**How to complete this task**
Scan the records for the line containing "C7: 68uF (plus SIG, minus -15V) -> none"; extract it and all later lines, verbatim, through the end, and nothing before it.

**Dataset excerpts**
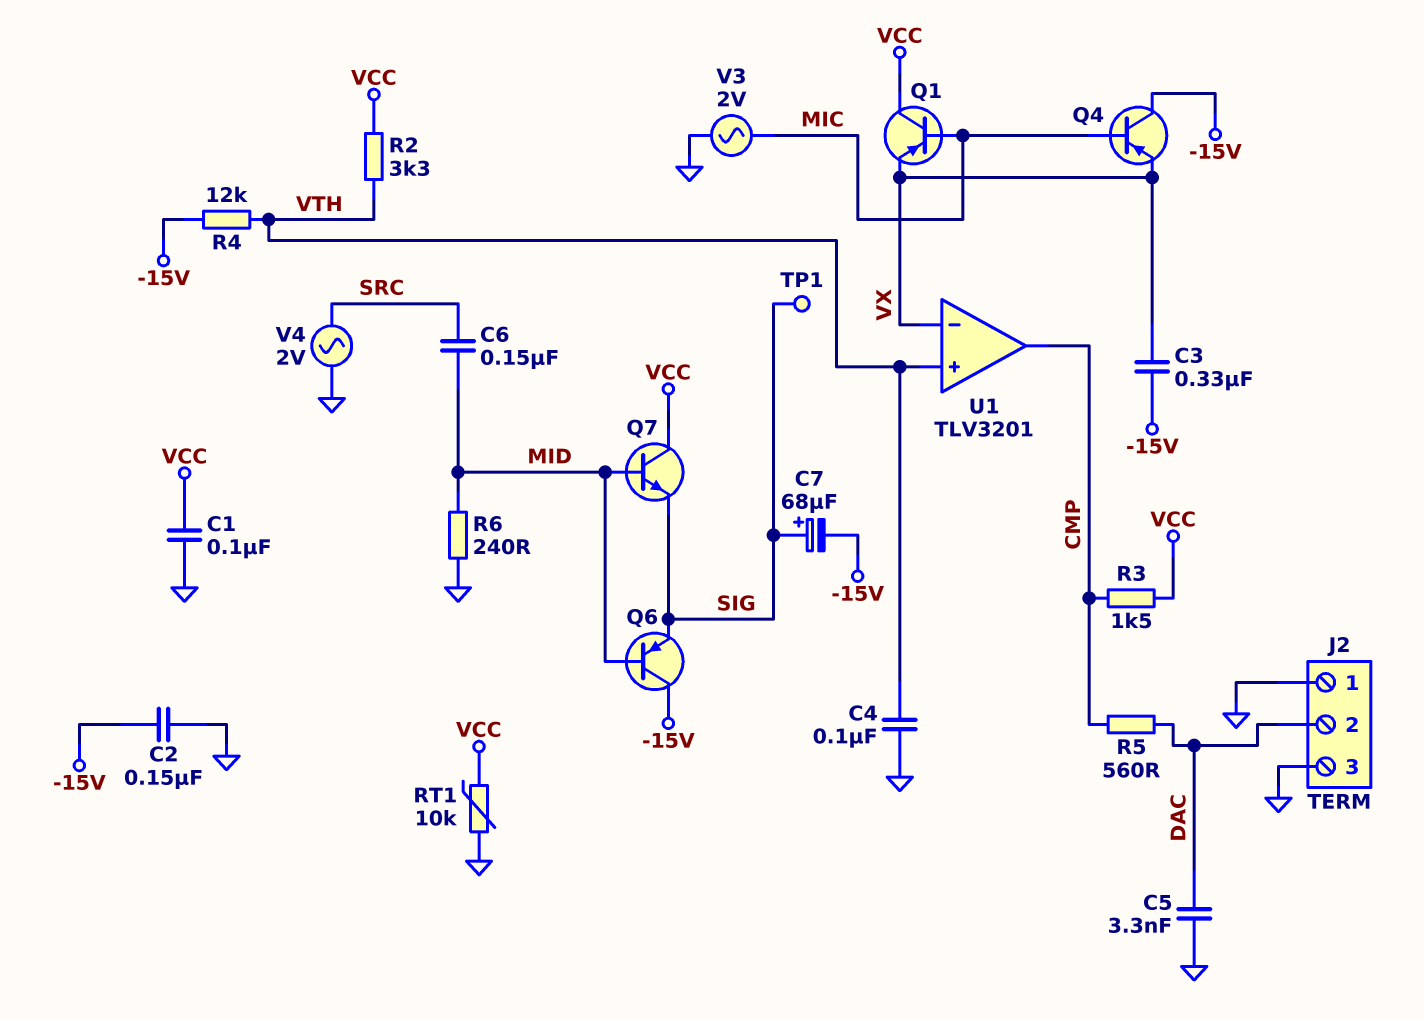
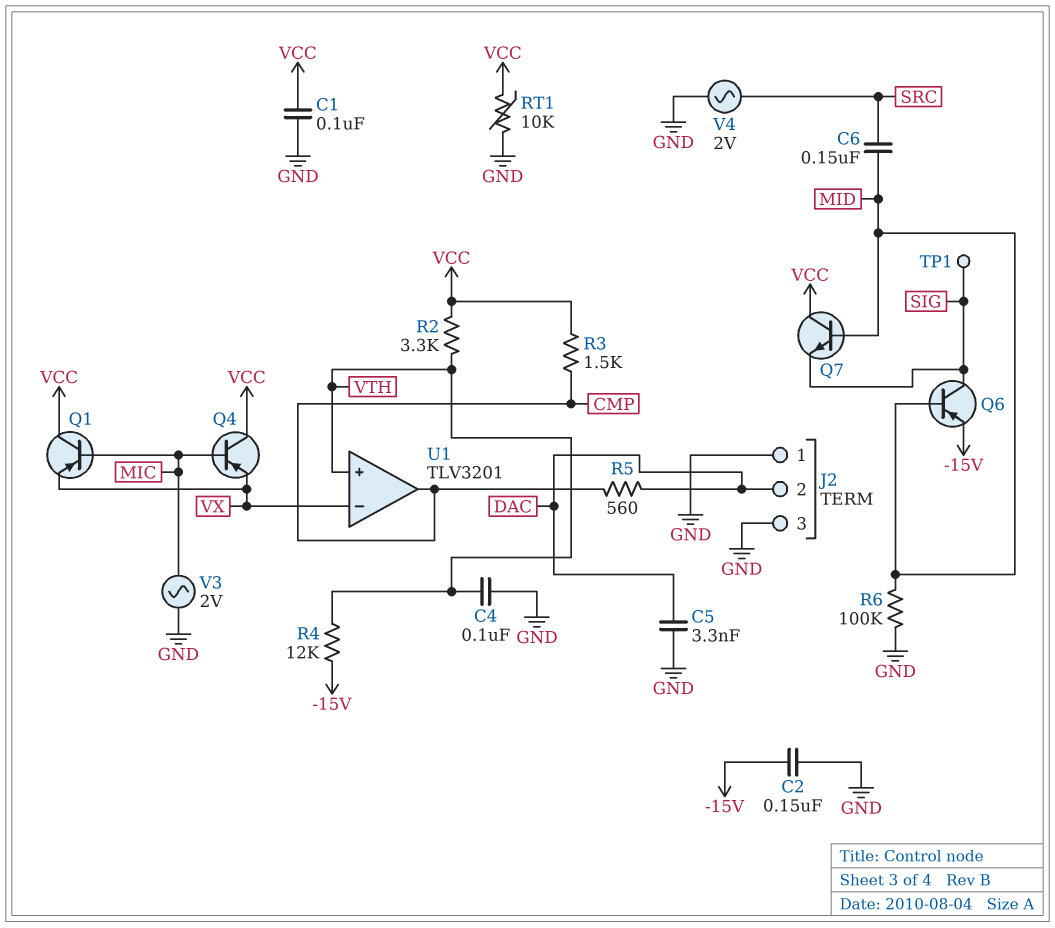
C3: 330nF (-15V, VX) -> none
C7: 68uF (plus SIG, minus -15V) -> none
Q4: PNP (B MIC, C -15V, E VX) -> PNP (B MIC, C VCC, E VX)
Q6: PNP (B MID, C -15V, E SIG) -> PNP (B MID, C SIG, E -15V)
R6: 240 (GND, MID) -> 100k (GND, MID)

**Answer for this exercise**
C7: 68uF (plus SIG, minus -15V) -> none
Q4: PNP (B MIC, C -15V, E VX) -> PNP (B MIC, C VCC, E VX)
Q6: PNP (B MID, C -15V, E SIG) -> PNP (B MID, C SIG, E -15V)
R6: 240 (GND, MID) -> 100k (GND, MID)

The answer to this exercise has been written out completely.